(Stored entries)
>>>

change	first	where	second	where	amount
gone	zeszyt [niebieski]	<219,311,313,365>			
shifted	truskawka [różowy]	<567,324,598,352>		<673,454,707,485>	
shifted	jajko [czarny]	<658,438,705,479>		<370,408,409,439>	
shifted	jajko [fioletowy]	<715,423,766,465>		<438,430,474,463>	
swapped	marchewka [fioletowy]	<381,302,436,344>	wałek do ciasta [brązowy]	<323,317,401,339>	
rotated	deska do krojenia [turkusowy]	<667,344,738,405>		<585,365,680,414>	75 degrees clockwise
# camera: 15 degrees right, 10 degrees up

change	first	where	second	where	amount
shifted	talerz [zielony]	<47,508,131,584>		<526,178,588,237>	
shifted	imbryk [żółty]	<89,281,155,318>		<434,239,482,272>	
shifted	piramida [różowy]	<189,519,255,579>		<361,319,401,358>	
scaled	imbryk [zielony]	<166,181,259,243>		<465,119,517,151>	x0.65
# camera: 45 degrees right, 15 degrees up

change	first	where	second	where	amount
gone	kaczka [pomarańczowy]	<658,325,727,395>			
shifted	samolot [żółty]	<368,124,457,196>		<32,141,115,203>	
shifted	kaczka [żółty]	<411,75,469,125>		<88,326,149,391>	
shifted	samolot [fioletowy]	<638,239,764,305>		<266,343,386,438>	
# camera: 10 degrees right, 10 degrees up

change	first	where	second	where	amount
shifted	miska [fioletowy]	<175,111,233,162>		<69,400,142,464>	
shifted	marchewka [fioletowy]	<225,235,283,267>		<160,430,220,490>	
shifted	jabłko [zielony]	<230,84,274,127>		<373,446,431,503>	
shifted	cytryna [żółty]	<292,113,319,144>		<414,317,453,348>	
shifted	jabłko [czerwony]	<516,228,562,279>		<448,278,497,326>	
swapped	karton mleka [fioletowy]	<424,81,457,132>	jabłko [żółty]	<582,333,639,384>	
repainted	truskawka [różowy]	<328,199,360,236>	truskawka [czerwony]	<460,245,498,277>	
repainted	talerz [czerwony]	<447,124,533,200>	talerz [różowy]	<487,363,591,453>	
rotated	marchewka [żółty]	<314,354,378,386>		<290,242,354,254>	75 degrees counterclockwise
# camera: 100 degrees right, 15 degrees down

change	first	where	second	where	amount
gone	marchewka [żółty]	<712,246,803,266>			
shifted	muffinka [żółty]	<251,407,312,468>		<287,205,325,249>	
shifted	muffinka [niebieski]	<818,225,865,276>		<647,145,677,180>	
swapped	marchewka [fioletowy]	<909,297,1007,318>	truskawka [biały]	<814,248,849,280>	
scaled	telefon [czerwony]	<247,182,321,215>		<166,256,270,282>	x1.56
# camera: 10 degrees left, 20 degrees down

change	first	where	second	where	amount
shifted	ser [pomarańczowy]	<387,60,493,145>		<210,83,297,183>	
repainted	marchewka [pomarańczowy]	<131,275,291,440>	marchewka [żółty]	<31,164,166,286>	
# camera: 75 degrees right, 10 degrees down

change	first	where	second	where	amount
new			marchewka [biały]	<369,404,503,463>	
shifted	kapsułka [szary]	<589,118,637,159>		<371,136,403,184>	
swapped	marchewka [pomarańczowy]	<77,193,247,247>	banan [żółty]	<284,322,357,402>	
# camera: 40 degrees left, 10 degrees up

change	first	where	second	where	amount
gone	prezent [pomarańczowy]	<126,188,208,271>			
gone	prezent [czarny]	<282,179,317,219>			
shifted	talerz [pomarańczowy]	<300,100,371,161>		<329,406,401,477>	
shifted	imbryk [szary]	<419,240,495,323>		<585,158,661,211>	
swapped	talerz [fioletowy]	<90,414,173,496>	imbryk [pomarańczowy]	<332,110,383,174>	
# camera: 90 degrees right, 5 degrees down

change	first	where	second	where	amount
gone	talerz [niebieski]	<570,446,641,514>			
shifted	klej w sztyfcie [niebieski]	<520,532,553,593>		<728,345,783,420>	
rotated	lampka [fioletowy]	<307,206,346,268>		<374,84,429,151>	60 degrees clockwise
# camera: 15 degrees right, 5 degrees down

<<<

YOUR INSTRUCTIONS:
Each line shown above needs to be transcribed exactly.

ANSWER TO THE EXERCISE:
change	first	where	second	where	amount
gone	zeszyt [niebieski]	<219,311,313,365>			
shifted	truskawka [różowy]	<567,324,598,352>		<673,454,707,485>	
shifted	jajko [czarny]	<658,438,705,479>		<370,408,409,439>	
shifted	jajko [fioletowy]	<715,423,766,465>		<438,430,474,463>	
swapped	marchewka [fioletowy]	<381,302,436,344>	wałek do ciasta [brązowy]	<323,317,401,339>	
rotated	deska do krojenia [turkusowy]	<667,344,738,405>		<585,365,680,414>	75 degrees clockwise
# camera: 15 degrees right, 10 degrees up

change	first	where	second	where	amount
shifted	talerz [zielony]	<47,508,131,584>		<526,178,588,237>	
shifted	imbryk [żółty]	<89,281,155,318>		<434,239,482,272>	
shifted	piramida [różowy]	<189,519,255,579>		<361,319,401,358>	
scaled	imbryk [zielony]	<166,181,259,243>		<465,119,517,151>	x0.65
# camera: 45 degrees right, 15 degrees up

change	first	where	second	where	amount
gone	kaczka [pomarańczowy]	<658,325,727,395>			
shifted	samolot [żółty]	<368,124,457,196>		<32,141,115,203>	
shifted	kaczka [żółty]	<411,75,469,125>		<88,326,149,391>	
shifted	samolot [fioletowy]	<638,239,764,305>		<266,343,386,438>	
# camera: 10 degrees right, 10 degrees up

change	first	where	second	where	amount
shifted	miska [fioletowy]	<175,111,233,162>		<69,400,142,464>	
shifted	marchewka [fioletowy]	<225,235,283,267>		<160,430,220,490>	
shifted	jabłko [zielony]	<230,84,274,127>		<373,446,431,503>	
shifted	cytryna [żółty]	<292,113,319,144>		<414,317,453,348>	
shifted	jabłko [czerwony]	<516,228,562,279>		<448,278,497,326>	
swapped	karton mleka [fioletowy]	<424,81,457,132>	jabłko [żółty]	<582,333,639,384>	
repainted	truskawka [różowy]	<328,199,360,236>	truskawka [czerwony]	<460,245,498,277>	
repainted	talerz [czerwony]	<447,124,533,200>	talerz [różowy]	<487,363,591,453>	
rotated	marchewka [żółty]	<314,354,378,386>		<290,242,354,254>	75 degrees counterclockwise
# camera: 100 degrees right, 15 degrees down

change	first	where	second	where	amount
gone	marchewka [żółty]	<712,246,803,266>			
shifted	muffinka [żółty]	<251,407,312,468>		<287,205,325,249>	
shifted	muffinka [niebieski]	<818,225,865,276>		<647,145,677,180>	
swapped	marchewka [fioletowy]	<909,297,1007,318>	truskawka [biały]	<814,248,849,280>	
scaled	telefon [czerwony]	<247,182,321,215>		<166,256,270,282>	x1.56
# camera: 10 degrees left, 20 degrees down

change	first	where	second	where	amount
shifted	ser [pomarańczowy]	<387,60,493,145>		<210,83,297,183>	
repainted	marchewka [pomarańczowy]	<131,275,291,440>	marchewka [żółty]	<31,164,166,286>	
# camera: 75 degrees right, 10 degrees down

change	first	where	second	where	amount
new			marchewka [biały]	<369,404,503,463>	
shifted	kapsułka [szary]	<589,118,637,159>		<371,136,403,184>	
swapped	marchewka [pomarańczowy]	<77,193,247,247>	banan [żółty]	<284,322,357,402>	
# camera: 40 degrees left, 10 degrees up

change	first	where	second	where	amount
gone	prezent [pomarańczowy]	<126,188,208,271>			
gone	prezent [czarny]	<282,179,317,219>			
shifted	talerz [pomarańczowy]	<300,100,371,161>		<329,406,401,477>	
shifted	imbryk [szary]	<419,240,495,323>		<585,158,661,211>	
swapped	talerz [fioletowy]	<90,414,173,496>	imbryk [pomarańczowy]	<332,110,383,174>	
# camera: 90 degrees right, 5 degrees down

change	first	where	second	where	amount
gone	talerz [niebieski]	<570,446,641,514>			
shifted	klej w sztyfcie [niebieski]	<520,532,553,593>		<728,345,783,420>	
rotated	lampka [fioletowy]	<307,206,346,268>		<374,84,429,151>	60 degrees clockwise
# camera: 15 degrees right, 5 degrees down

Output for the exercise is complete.